Data excerpt
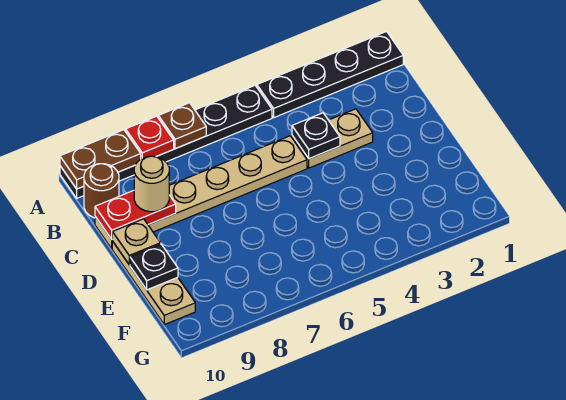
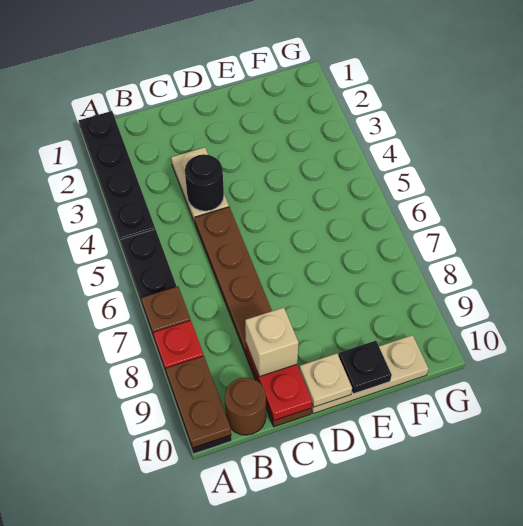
black plate C4 level 2 -> black round brick C4 level 2
tan plate C5:C10 level 1 -> brown plate C5:C10 level 1
tan round brick C9 level 3 -> tan brick C9 level 3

Work item
Take the line that holds "tan plate C5:C10" as the first and the last line of the material as the final one. Print that span exactly, both ends included.

Exercise solution
tan plate C5:C10 level 1 -> brown plate C5:C10 level 1
tan round brick C9 level 3 -> tan brick C9 level 3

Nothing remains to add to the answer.